__EXERCISE DESCRIPTION__: Retype, exactly and with both ends included, the lines below from the one containing "brown line: (100, 36) -> (78, 82), moved" through the end; omit the pictures.

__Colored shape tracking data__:
^^^^^^^^^^^^^^^^

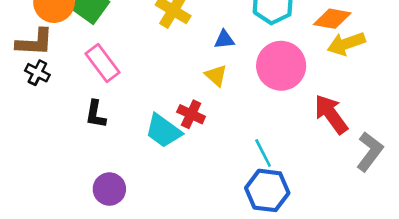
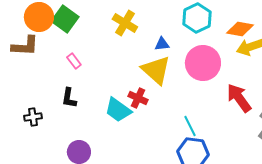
pink rectangle: (102, 63) -> (74, 61), size x0.6
black cross: (37, 73) -> (33, 117), moved, turned -36
yellow triangle: (216, 75) -> (156, 70), size x1.8

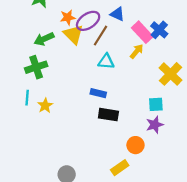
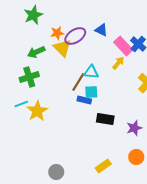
brown line: (100, 36) -> (78, 82), moved
cyan line: (27, 98) -> (21, 104), turned 64
cyan square: (156, 104) -> (91, 92), moved
yellow star: (45, 106) -> (37, 111), size x1.5
black rectangle: (108, 115) -> (105, 119), moved
orange circle: (135, 145) -> (136, 157), moved

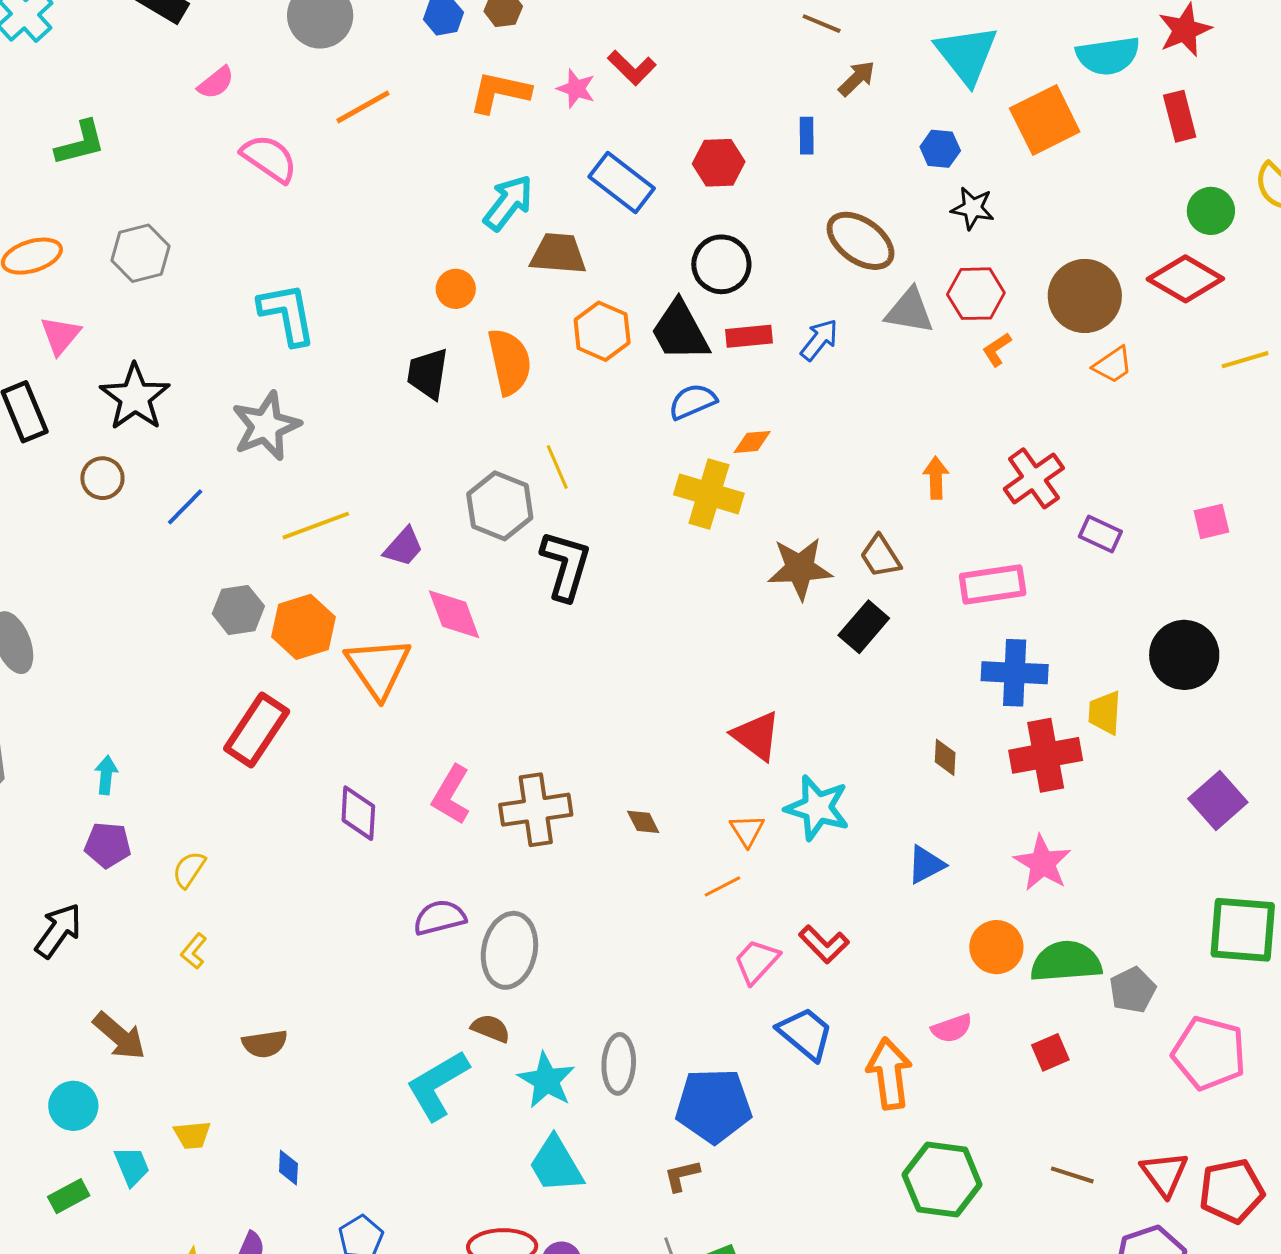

^^^^^^^^^^^^^^^^

__RESULT OF THE TASK__:
brown line: (100, 36) -> (78, 82), moved
cyan line: (27, 98) -> (21, 104), turned 64
cyan square: (156, 104) -> (91, 92), moved
yellow star: (45, 106) -> (37, 111), size x1.5
black rectangle: (108, 115) -> (105, 119), moved
orange circle: (135, 145) -> (136, 157), moved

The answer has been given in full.